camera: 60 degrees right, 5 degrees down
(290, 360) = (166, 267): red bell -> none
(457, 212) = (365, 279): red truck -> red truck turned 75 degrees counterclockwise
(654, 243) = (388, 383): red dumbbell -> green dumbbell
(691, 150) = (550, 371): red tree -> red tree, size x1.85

- [Your instructions]
Take every line from the data that includes the word "degrees".

- [Your response]
camera: 60 degrees right, 5 degrees down
(457, 212) = (365, 279): red truck -> red truck turned 75 degrees counterclockwise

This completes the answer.